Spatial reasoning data
>>>
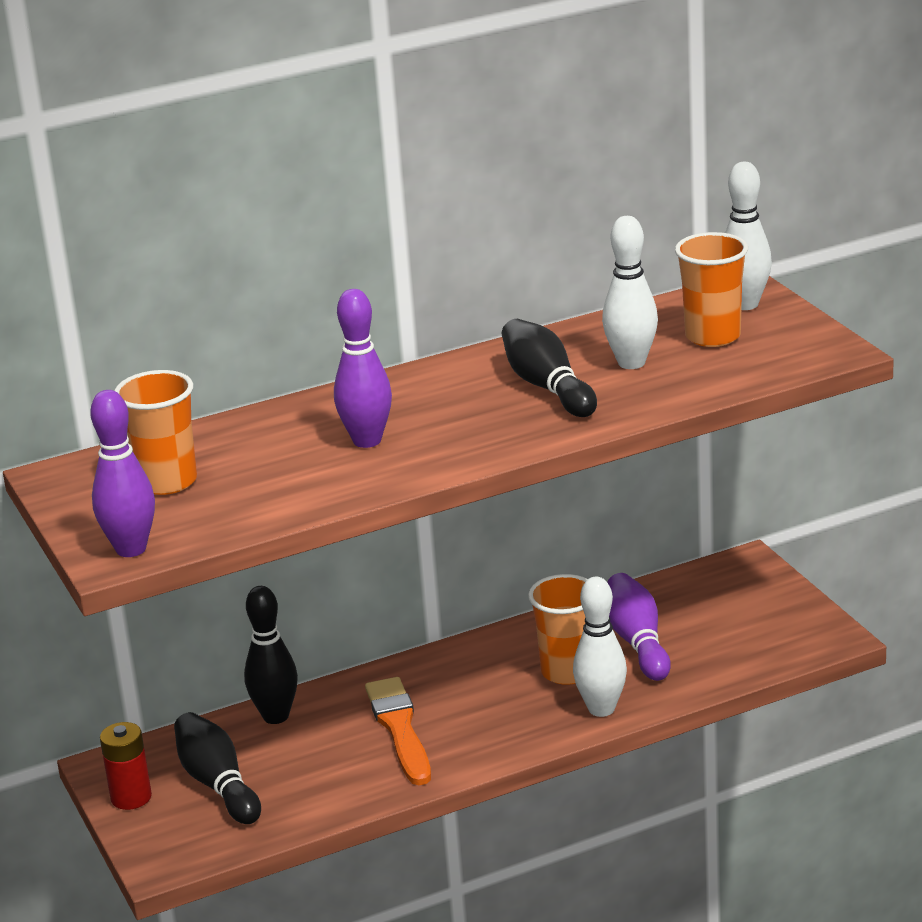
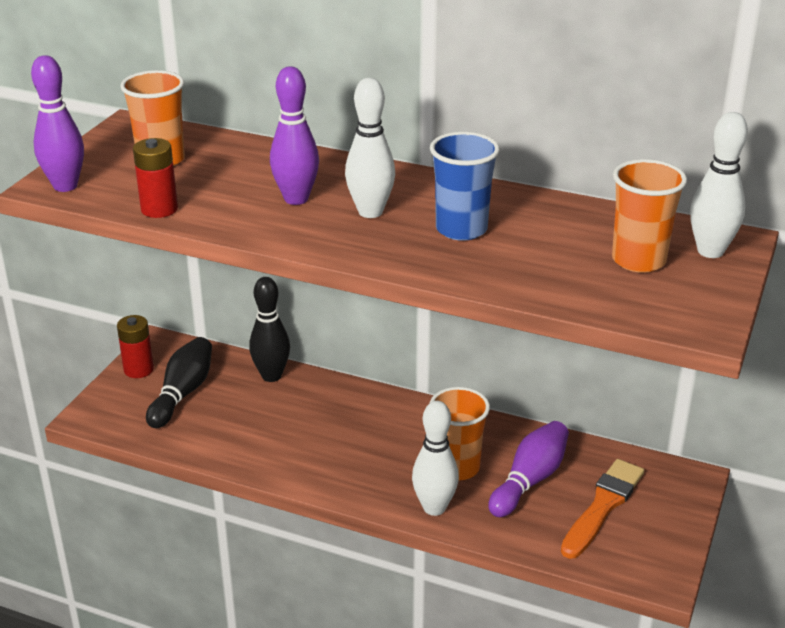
camera: 45 degrees right, 5 degrees up
orange brush [365,677,431,785] -> orange brush moved to [561,459,644,559]
black bowling pin [502,319,597,417] -> blue cup [430,132,500,241]
white bowling pin [602,216,658,369] -> white bowling pin moved to [345,78,395,218]
none -> red battery [133,138,178,218]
<<<
Starting from the line with "white bowling pin [602,216,658,369]", write out every remaining line of the data above exactly, the final line included, and nothing before it.

Reply to the exercise →
white bowling pin [602,216,658,369] -> white bowling pin moved to [345,78,395,218]
none -> red battery [133,138,178,218]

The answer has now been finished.